## DESCRIPTION OF THE TASK
Pick out the lines below that contain the string "round" and copy them all.

Source records:
########################################

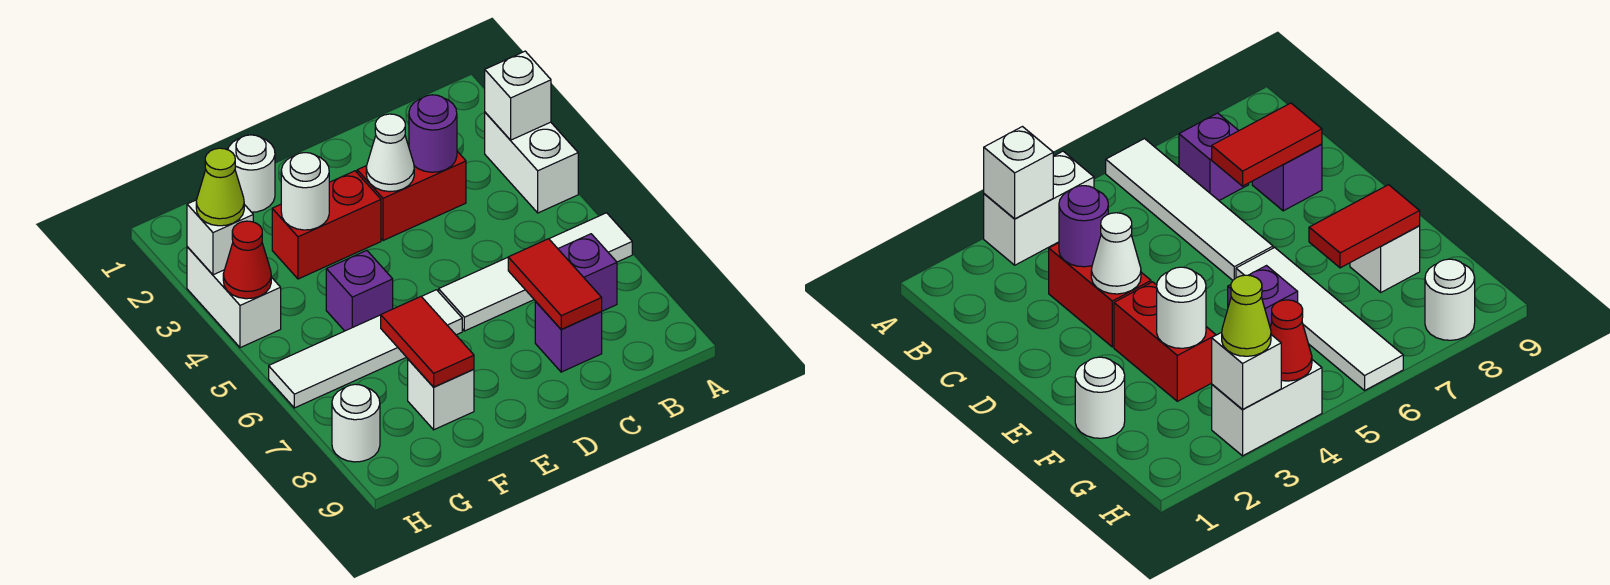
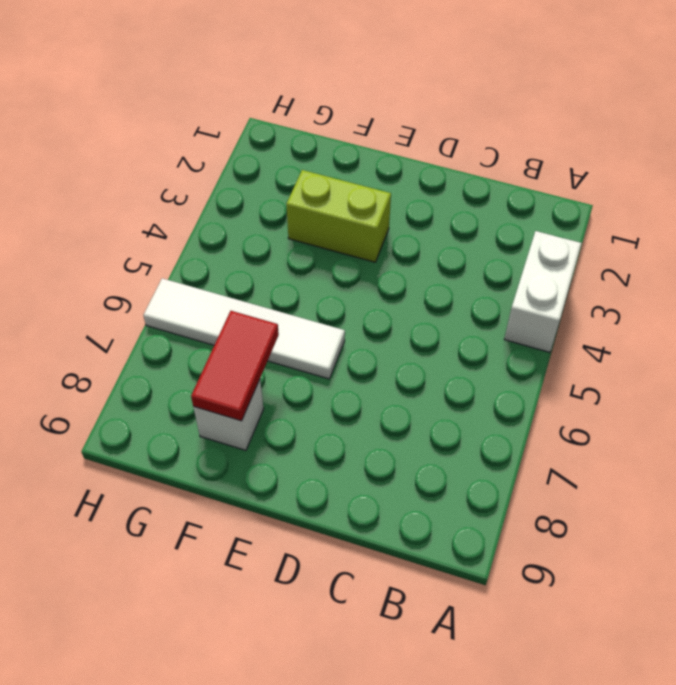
lime brick E3:F3 level 1 -> red brick E3:F3 level 1
none -> white tile A6:D6 level 1
none -> purple brick B7 level 1
none -> red brick C3:D3 level 1

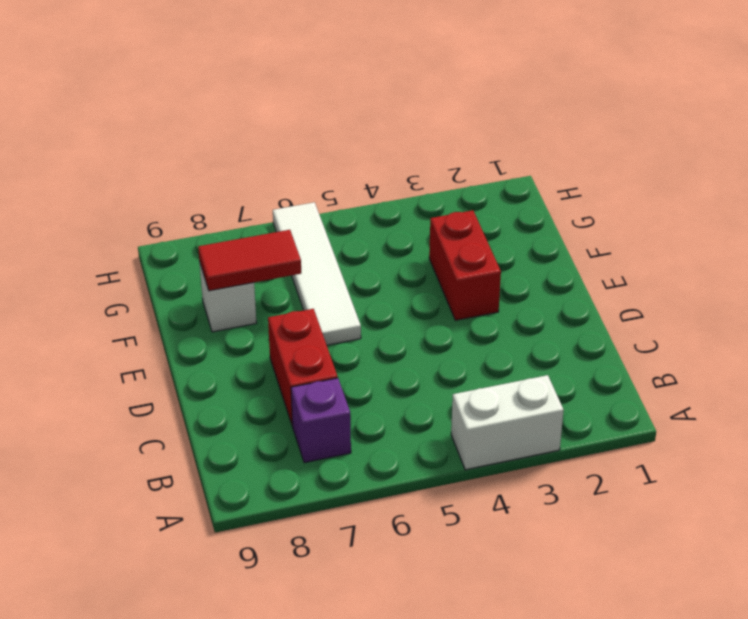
red brick C7:D7 level 1 -> red brick C3:D3 level 1
none -> white tile A6:D6 level 1
none -> purple brick C8 level 1
none -> white round brick F1 level 1

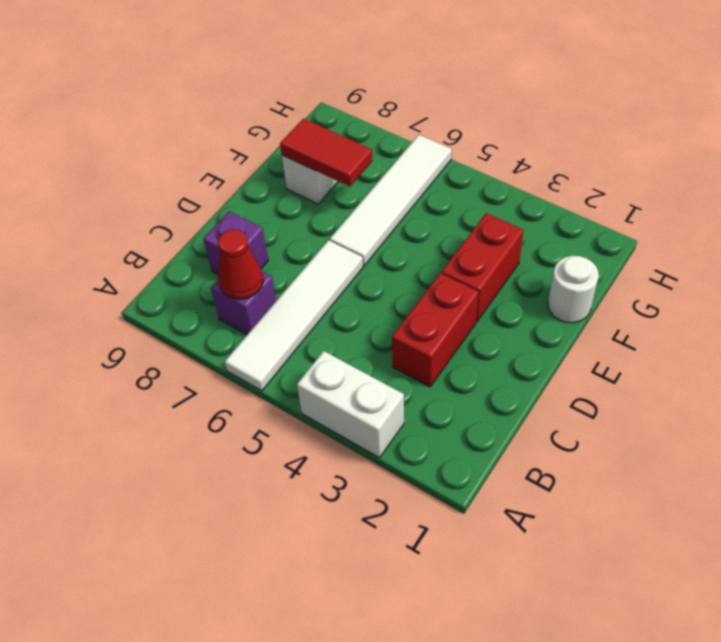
red cone B7 level 2 -> red cone H4 level 2
none -> purple brick F5 level 1
none -> white brick H3:H4 level 1
none -> white round brick H8 level 1

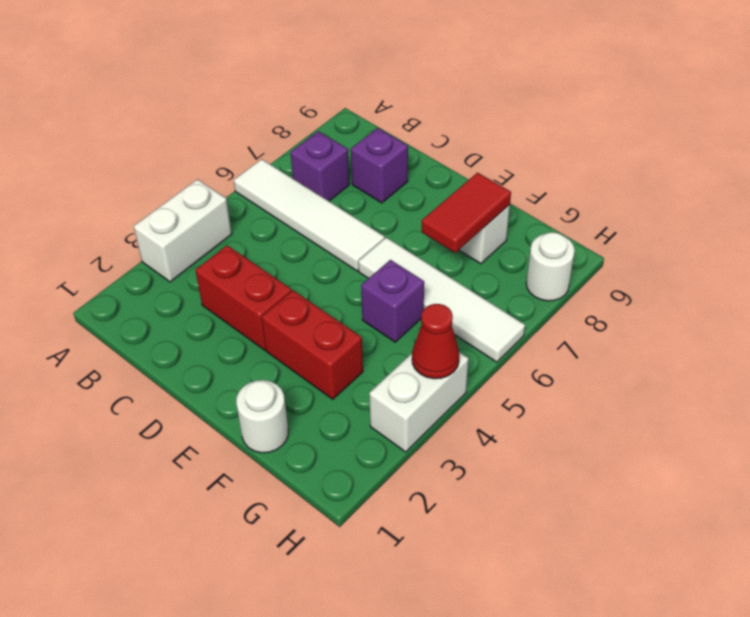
none -> white brick A3 level 2
none -> purple round brick C3 level 2
none -> red tile C7:C8 level 2

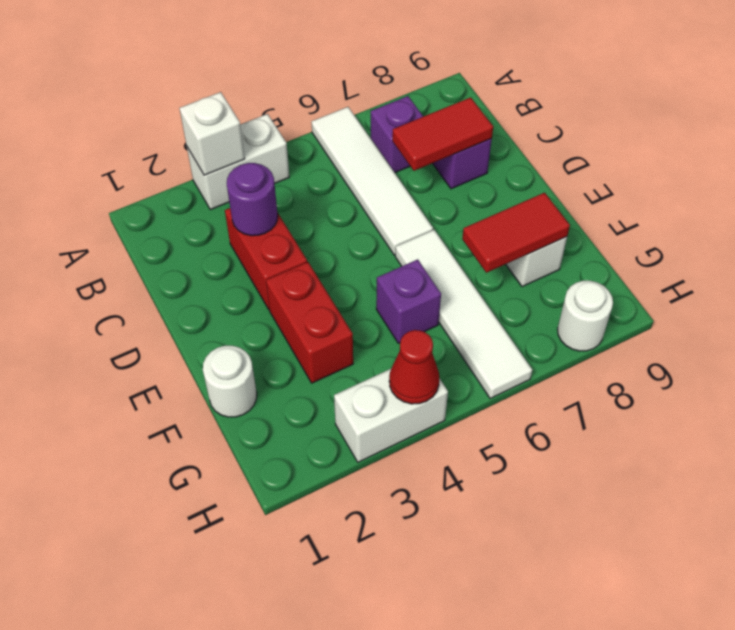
none -> white cone D3 level 2
none -> white round brick F3 level 2
none -> white brick H3 level 2

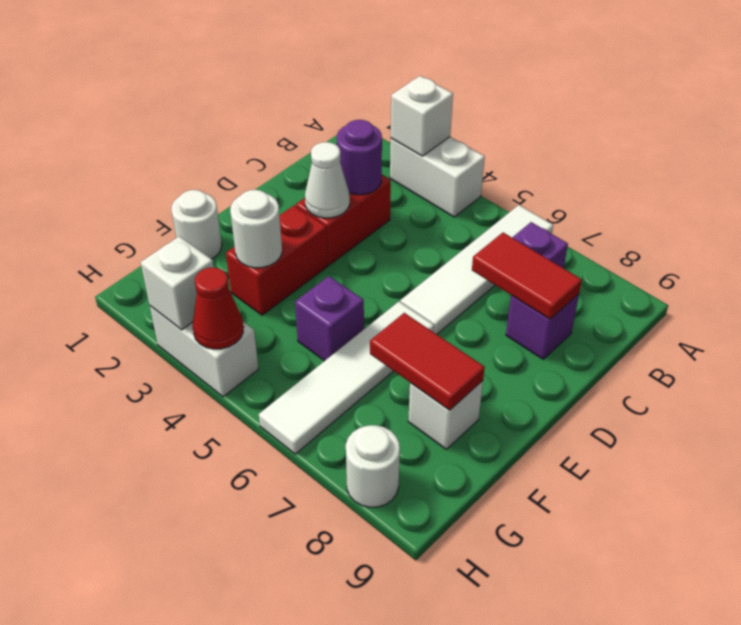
none -> lime cone H3 level 3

########################################

## WRITTEN SOLUTION
none -> white round brick F1 level 1
none -> white round brick H8 level 1
none -> purple round brick C3 level 2
none -> white round brick F3 level 2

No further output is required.